• _WRITTEN PROBLEM_: Reproduce every line of the records below word for word, omitting the pictures.

• _DATASET EXCERPTS_:
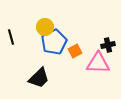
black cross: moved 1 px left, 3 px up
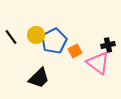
yellow circle: moved 9 px left, 8 px down
black line: rotated 21 degrees counterclockwise
blue pentagon: moved 1 px up
pink triangle: rotated 35 degrees clockwise
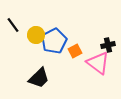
black line: moved 2 px right, 12 px up
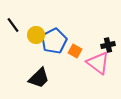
orange square: rotated 32 degrees counterclockwise
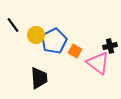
black cross: moved 2 px right, 1 px down
black trapezoid: rotated 50 degrees counterclockwise
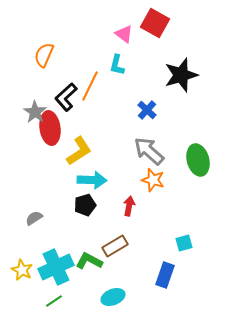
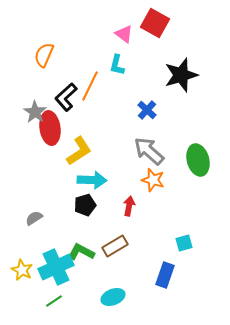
green L-shape: moved 8 px left, 9 px up
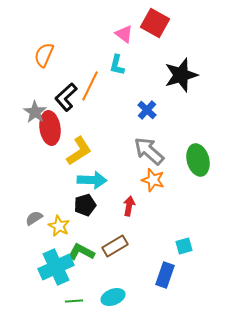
cyan square: moved 3 px down
yellow star: moved 37 px right, 44 px up
green line: moved 20 px right; rotated 30 degrees clockwise
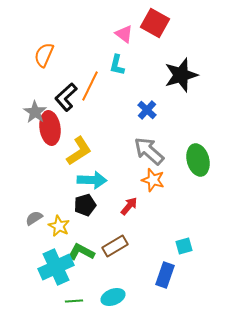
red arrow: rotated 30 degrees clockwise
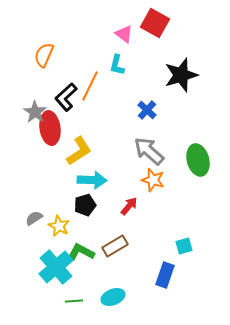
cyan cross: rotated 16 degrees counterclockwise
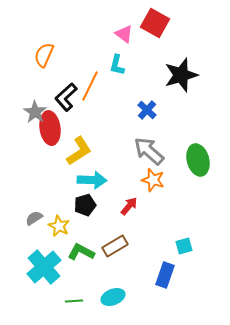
cyan cross: moved 12 px left
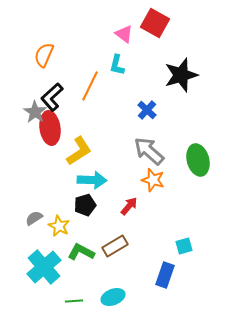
black L-shape: moved 14 px left
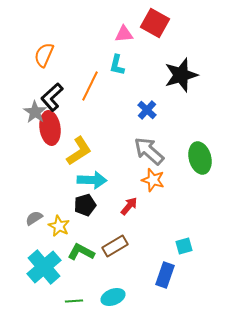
pink triangle: rotated 42 degrees counterclockwise
green ellipse: moved 2 px right, 2 px up
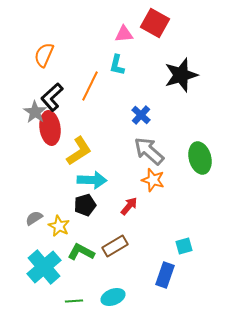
blue cross: moved 6 px left, 5 px down
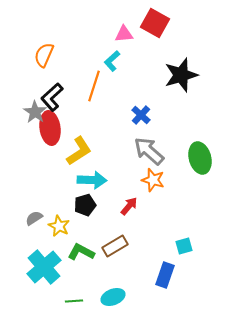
cyan L-shape: moved 5 px left, 4 px up; rotated 35 degrees clockwise
orange line: moved 4 px right; rotated 8 degrees counterclockwise
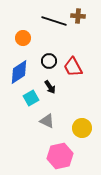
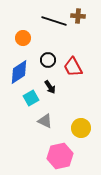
black circle: moved 1 px left, 1 px up
gray triangle: moved 2 px left
yellow circle: moved 1 px left
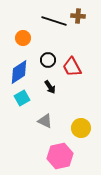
red trapezoid: moved 1 px left
cyan square: moved 9 px left
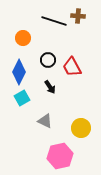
blue diamond: rotated 30 degrees counterclockwise
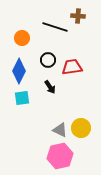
black line: moved 1 px right, 6 px down
orange circle: moved 1 px left
red trapezoid: rotated 110 degrees clockwise
blue diamond: moved 1 px up
cyan square: rotated 21 degrees clockwise
gray triangle: moved 15 px right, 9 px down
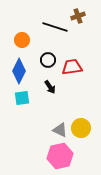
brown cross: rotated 24 degrees counterclockwise
orange circle: moved 2 px down
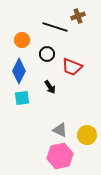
black circle: moved 1 px left, 6 px up
red trapezoid: rotated 150 degrees counterclockwise
yellow circle: moved 6 px right, 7 px down
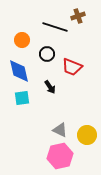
blue diamond: rotated 40 degrees counterclockwise
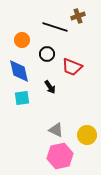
gray triangle: moved 4 px left
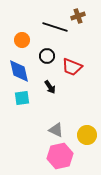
black circle: moved 2 px down
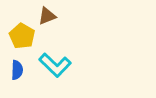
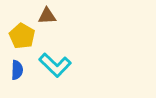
brown triangle: rotated 18 degrees clockwise
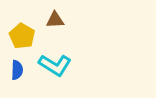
brown triangle: moved 8 px right, 4 px down
cyan L-shape: rotated 12 degrees counterclockwise
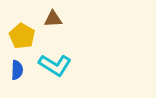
brown triangle: moved 2 px left, 1 px up
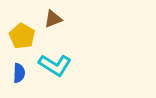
brown triangle: rotated 18 degrees counterclockwise
blue semicircle: moved 2 px right, 3 px down
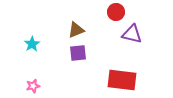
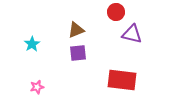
pink star: moved 4 px right, 1 px down
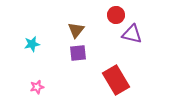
red circle: moved 3 px down
brown triangle: rotated 30 degrees counterclockwise
cyan star: rotated 21 degrees clockwise
red rectangle: moved 6 px left; rotated 52 degrees clockwise
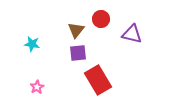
red circle: moved 15 px left, 4 px down
cyan star: rotated 21 degrees clockwise
red rectangle: moved 18 px left
pink star: rotated 16 degrees counterclockwise
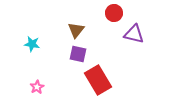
red circle: moved 13 px right, 6 px up
purple triangle: moved 2 px right
purple square: moved 1 px down; rotated 18 degrees clockwise
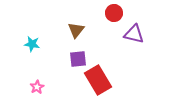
purple square: moved 5 px down; rotated 18 degrees counterclockwise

• _FULL RESPONSE_:
black cross: moved 1 px left, 3 px up
yellow circle: moved 9 px left, 8 px down
black line: rotated 21 degrees counterclockwise
blue pentagon: moved 1 px up
pink triangle: rotated 35 degrees clockwise
black line: moved 2 px right, 12 px up
orange square: rotated 32 degrees counterclockwise
black cross: moved 2 px right, 1 px down
black trapezoid: rotated 50 degrees counterclockwise
green L-shape: moved 8 px left, 9 px up
cyan square: moved 3 px down
yellow star: moved 37 px right, 44 px up
green line: moved 20 px right; rotated 30 degrees clockwise
red arrow: rotated 30 degrees clockwise
cyan cross: rotated 16 degrees counterclockwise
cyan cross: moved 12 px left
black L-shape: moved 14 px left
pink triangle: rotated 42 degrees counterclockwise
green ellipse: moved 2 px right, 2 px up
blue cross: moved 6 px left, 5 px down
cyan L-shape: moved 5 px left, 4 px up; rotated 35 degrees clockwise
orange line: moved 4 px right; rotated 8 degrees counterclockwise
black circle: moved 1 px left, 1 px up
gray triangle: moved 2 px left
yellow circle: moved 1 px left
red trapezoid: moved 1 px left
cyan square: moved 9 px left
blue diamond: rotated 30 degrees counterclockwise
black line: moved 1 px right, 6 px down
orange circle: moved 1 px left
red trapezoid: rotated 110 degrees clockwise
blue diamond: moved 1 px up
cyan square: rotated 21 degrees clockwise
gray triangle: moved 15 px right, 9 px down
brown cross: rotated 24 degrees counterclockwise
orange circle: moved 2 px down
black circle: moved 1 px left, 6 px up
red trapezoid: rotated 150 degrees counterclockwise
yellow circle: moved 6 px right, 7 px down
blue diamond: rotated 40 degrees counterclockwise
gray triangle: moved 4 px left
black circle: moved 2 px down
brown triangle: rotated 18 degrees clockwise
brown triangle: moved 8 px right, 4 px down
cyan L-shape: rotated 12 degrees counterclockwise
brown triangle: moved 2 px left, 1 px up
brown triangle: rotated 18 degrees counterclockwise
blue semicircle: moved 2 px right, 3 px down
pink star: moved 4 px right, 1 px down
red circle: moved 3 px down
brown triangle: rotated 30 degrees counterclockwise
cyan star: rotated 21 degrees clockwise
red rectangle: moved 6 px left; rotated 52 degrees clockwise
red circle: moved 15 px left, 4 px down
cyan star: rotated 21 degrees clockwise
red rectangle: moved 18 px left
pink star: rotated 16 degrees counterclockwise
red circle: moved 13 px right, 6 px up
purple triangle: moved 2 px right
purple square: moved 1 px down; rotated 18 degrees clockwise
purple square: moved 5 px down; rotated 18 degrees counterclockwise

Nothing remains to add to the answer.